**What is required:** Reproduce all of the data exactly, with no line skipped.

Records from a collection
──────────────────────────────

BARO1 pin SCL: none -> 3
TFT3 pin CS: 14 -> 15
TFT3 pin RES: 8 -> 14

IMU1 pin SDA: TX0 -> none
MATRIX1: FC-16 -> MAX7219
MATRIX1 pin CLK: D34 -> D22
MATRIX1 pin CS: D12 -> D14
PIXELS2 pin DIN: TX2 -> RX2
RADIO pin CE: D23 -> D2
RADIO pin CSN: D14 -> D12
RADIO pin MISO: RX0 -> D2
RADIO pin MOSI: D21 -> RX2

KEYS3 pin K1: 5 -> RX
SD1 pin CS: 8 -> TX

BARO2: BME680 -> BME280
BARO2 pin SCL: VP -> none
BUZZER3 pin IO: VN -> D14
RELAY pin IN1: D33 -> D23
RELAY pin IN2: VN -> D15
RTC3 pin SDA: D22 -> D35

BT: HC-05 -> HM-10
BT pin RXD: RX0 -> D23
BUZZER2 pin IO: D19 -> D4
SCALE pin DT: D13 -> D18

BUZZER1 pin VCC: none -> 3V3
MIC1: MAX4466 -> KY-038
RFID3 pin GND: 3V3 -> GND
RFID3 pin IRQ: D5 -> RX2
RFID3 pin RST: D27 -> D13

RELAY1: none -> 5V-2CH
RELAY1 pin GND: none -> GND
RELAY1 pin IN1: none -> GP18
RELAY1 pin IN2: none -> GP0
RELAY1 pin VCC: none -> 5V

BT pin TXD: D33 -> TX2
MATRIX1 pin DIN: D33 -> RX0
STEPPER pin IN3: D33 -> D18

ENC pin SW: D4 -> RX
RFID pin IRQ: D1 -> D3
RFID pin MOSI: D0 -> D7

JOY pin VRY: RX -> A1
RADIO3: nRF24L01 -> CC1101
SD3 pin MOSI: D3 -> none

──────────────────────────────

**Completed exercise:**
BARO1 pin SCL: none -> 3
TFT3 pin CS: 14 -> 15
TFT3 pin RES: 8 -> 14

IMU1 pin SDA: TX0 -> none
MATRIX1: FC-16 -> MAX7219
MATRIX1 pin CLK: D34 -> D22
MATRIX1 pin CS: D12 -> D14
PIXELS2 pin DIN: TX2 -> RX2
RADIO pin CE: D23 -> D2
RADIO pin CSN: D14 -> D12
RADIO pin MISO: RX0 -> D2
RADIO pin MOSI: D21 -> RX2

KEYS3 pin K1: 5 -> RX
SD1 pin CS: 8 -> TX

BARO2: BME680 -> BME280
BARO2 pin SCL: VP -> none
BUZZER3 pin IO: VN -> D14
RELAY pin IN1: D33 -> D23
RELAY pin IN2: VN -> D15
RTC3 pin SDA: D22 -> D35

BT: HC-05 -> HM-10
BT pin RXD: RX0 -> D23
BUZZER2 pin IO: D19 -> D4
SCALE pin DT: D13 -> D18

BUZZER1 pin VCC: none -> 3V3
MIC1: MAX4466 -> KY-038
RFID3 pin GND: 3V3 -> GND
RFID3 pin IRQ: D5 -> RX2
RFID3 pin RST: D27 -> D13

RELAY1: none -> 5V-2CH
RELAY1 pin GND: none -> GND
RELAY1 pin IN1: none -> GP18
RELAY1 pin IN2: none -> GP0
RELAY1 pin VCC: none -> 5V

BT pin TXD: D33 -> TX2
MATRIX1 pin DIN: D33 -> RX0
STEPPER pin IN3: D33 -> D18

ENC pin SW: D4 -> RX
RFID pin IRQ: D1 -> D3
RFID pin MOSI: D0 -> D7

JOY pin VRY: RX -> A1
RADIO3: nRF24L01 -> CC1101
SD3 pin MOSI: D3 -> none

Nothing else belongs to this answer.